▸ **Structured diff data**:
((

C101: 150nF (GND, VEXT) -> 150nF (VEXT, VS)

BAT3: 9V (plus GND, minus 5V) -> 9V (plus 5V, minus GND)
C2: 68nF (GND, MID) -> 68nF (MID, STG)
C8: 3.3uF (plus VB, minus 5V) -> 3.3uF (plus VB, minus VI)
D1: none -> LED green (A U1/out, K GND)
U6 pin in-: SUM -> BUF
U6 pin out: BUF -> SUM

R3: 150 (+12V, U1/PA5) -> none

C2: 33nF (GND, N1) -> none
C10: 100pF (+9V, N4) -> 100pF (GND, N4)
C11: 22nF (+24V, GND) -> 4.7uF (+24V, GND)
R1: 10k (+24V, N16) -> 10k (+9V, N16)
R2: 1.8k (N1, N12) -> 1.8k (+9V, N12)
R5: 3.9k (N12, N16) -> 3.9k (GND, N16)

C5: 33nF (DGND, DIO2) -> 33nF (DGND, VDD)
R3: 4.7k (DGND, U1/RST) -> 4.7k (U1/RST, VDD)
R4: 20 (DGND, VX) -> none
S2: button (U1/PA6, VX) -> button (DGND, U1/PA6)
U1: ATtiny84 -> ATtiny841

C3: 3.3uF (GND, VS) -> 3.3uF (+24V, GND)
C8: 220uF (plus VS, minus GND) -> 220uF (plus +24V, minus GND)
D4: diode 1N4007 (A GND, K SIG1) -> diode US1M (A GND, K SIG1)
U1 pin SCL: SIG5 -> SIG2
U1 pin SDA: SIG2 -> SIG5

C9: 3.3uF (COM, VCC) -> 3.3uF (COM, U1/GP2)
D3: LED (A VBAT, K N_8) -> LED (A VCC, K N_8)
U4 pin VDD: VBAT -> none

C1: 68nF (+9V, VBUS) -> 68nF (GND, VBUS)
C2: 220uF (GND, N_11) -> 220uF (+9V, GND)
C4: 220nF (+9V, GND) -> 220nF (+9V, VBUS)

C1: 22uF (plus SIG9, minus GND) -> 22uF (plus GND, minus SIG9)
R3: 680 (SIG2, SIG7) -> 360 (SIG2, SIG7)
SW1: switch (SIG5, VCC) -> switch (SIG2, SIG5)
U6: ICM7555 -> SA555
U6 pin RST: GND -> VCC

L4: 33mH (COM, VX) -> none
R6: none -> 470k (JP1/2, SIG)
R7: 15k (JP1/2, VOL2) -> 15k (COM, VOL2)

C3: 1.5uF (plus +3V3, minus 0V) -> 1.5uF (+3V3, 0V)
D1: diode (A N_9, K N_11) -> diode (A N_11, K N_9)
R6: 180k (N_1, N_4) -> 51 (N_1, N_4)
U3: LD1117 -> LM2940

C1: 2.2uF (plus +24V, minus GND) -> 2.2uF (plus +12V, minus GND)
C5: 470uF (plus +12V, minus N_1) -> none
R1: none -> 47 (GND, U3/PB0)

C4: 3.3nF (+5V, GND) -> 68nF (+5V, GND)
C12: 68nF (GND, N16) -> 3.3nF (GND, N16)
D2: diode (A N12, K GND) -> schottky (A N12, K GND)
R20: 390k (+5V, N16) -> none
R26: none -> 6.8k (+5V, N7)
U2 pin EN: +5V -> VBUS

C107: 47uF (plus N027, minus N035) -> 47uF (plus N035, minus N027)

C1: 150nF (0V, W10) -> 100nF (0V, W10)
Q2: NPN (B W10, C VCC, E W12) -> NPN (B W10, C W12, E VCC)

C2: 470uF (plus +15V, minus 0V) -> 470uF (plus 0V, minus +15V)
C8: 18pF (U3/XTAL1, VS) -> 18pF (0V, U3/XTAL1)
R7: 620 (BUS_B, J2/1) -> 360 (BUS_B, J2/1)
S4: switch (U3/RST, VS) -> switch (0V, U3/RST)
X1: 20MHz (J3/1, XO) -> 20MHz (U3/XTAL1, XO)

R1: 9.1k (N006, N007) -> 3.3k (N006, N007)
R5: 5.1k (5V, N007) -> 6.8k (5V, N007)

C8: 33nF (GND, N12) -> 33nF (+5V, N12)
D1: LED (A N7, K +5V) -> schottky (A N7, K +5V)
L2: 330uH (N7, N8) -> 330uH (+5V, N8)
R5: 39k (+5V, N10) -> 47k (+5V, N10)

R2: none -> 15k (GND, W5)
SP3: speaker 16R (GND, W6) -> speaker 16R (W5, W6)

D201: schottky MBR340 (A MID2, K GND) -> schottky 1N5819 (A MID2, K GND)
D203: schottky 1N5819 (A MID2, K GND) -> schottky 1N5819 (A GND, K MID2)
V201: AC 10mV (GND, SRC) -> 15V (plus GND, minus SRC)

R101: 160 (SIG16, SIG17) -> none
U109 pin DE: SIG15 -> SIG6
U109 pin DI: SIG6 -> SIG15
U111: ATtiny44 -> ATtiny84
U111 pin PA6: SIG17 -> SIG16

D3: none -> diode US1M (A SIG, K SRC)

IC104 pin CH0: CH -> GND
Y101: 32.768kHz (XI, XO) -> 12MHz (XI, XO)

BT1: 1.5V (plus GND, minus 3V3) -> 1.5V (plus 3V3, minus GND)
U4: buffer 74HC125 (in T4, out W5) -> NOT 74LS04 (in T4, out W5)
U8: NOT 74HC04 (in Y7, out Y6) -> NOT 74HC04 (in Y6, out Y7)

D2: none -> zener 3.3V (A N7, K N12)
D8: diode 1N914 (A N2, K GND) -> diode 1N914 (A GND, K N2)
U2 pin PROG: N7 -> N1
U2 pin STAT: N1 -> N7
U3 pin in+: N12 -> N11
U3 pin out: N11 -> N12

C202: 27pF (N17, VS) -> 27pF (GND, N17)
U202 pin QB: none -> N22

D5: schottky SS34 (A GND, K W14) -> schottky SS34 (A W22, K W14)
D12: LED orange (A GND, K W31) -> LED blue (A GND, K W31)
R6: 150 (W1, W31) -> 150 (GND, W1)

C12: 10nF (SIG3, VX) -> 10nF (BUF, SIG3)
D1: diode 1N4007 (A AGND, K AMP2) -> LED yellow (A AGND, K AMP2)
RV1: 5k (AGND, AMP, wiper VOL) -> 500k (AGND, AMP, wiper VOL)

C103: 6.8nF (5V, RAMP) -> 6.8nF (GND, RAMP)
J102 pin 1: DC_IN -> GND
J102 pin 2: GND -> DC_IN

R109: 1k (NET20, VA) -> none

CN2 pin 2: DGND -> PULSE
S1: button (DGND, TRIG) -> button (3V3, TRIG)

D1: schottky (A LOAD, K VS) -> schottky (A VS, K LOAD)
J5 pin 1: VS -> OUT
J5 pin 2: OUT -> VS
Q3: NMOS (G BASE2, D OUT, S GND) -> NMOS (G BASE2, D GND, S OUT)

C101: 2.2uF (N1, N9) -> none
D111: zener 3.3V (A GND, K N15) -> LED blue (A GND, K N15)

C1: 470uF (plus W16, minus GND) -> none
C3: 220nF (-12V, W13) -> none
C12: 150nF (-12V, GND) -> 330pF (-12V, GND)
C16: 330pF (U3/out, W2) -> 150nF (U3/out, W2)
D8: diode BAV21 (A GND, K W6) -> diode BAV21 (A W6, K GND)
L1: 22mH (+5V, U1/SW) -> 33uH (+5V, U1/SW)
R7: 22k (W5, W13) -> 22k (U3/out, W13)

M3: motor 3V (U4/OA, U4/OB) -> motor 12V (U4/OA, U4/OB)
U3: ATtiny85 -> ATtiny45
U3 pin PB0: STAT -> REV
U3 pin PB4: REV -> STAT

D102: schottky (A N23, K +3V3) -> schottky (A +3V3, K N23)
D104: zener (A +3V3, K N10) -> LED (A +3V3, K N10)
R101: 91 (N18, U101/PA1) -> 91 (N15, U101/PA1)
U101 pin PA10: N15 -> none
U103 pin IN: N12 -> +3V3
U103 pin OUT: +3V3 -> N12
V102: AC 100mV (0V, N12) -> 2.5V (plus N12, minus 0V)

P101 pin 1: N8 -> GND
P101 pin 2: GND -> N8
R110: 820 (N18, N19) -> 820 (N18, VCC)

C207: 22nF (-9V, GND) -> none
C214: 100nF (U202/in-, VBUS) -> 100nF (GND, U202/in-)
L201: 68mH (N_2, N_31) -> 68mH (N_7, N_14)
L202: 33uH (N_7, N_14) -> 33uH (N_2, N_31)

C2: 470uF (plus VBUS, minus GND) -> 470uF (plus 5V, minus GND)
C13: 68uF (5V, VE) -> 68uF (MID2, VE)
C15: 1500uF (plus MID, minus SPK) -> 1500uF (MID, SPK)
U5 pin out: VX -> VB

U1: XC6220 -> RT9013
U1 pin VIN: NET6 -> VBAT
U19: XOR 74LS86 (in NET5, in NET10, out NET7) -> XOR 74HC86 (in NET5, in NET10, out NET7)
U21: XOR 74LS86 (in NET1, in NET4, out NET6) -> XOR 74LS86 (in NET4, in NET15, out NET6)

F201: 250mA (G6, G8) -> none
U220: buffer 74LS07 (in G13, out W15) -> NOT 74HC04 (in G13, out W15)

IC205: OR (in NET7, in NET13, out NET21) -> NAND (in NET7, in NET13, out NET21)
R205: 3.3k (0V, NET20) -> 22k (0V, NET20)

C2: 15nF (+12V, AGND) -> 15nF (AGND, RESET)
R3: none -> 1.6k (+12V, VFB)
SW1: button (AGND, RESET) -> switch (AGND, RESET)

))

▸ **DESCRIPTION OF THE TASK**:
Of all the entries above, output exactly the lines between the one holding "P101 pin 1: N8 -> GND" and the one holding "U220: buffer 74LS07", inclusive.

▸ **ANSWER SECTION**:
P101 pin 1: N8 -> GND
P101 pin 2: GND -> N8
R110: 820 (N18, N19) -> 820 (N18, VCC)

C207: 22nF (-9V, GND) -> none
C214: 100nF (U202/in-, VBUS) -> 100nF (GND, U202/in-)
L201: 68mH (N_2, N_31) -> 68mH (N_7, N_14)
L202: 33uH (N_7, N_14) -> 33uH (N_2, N_31)

C2: 470uF (plus VBUS, minus GND) -> 470uF (plus 5V, minus GND)
C13: 68uF (5V, VE) -> 68uF (MID2, VE)
C15: 1500uF (plus MID, minus SPK) -> 1500uF (MID, SPK)
U5 pin out: VX -> VB

U1: XC6220 -> RT9013
U1 pin VIN: NET6 -> VBAT
U19: XOR 74LS86 (in NET5, in NET10, out NET7) -> XOR 74HC86 (in NET5, in NET10, out NET7)
U21: XOR 74LS86 (in NET1, in NET4, out NET6) -> XOR 74LS86 (in NET4, in NET15, out NET6)

F201: 250mA (G6, G8) -> none
U220: buffer 74LS07 (in G13, out W15) -> NOT 74HC04 (in G13, out W15)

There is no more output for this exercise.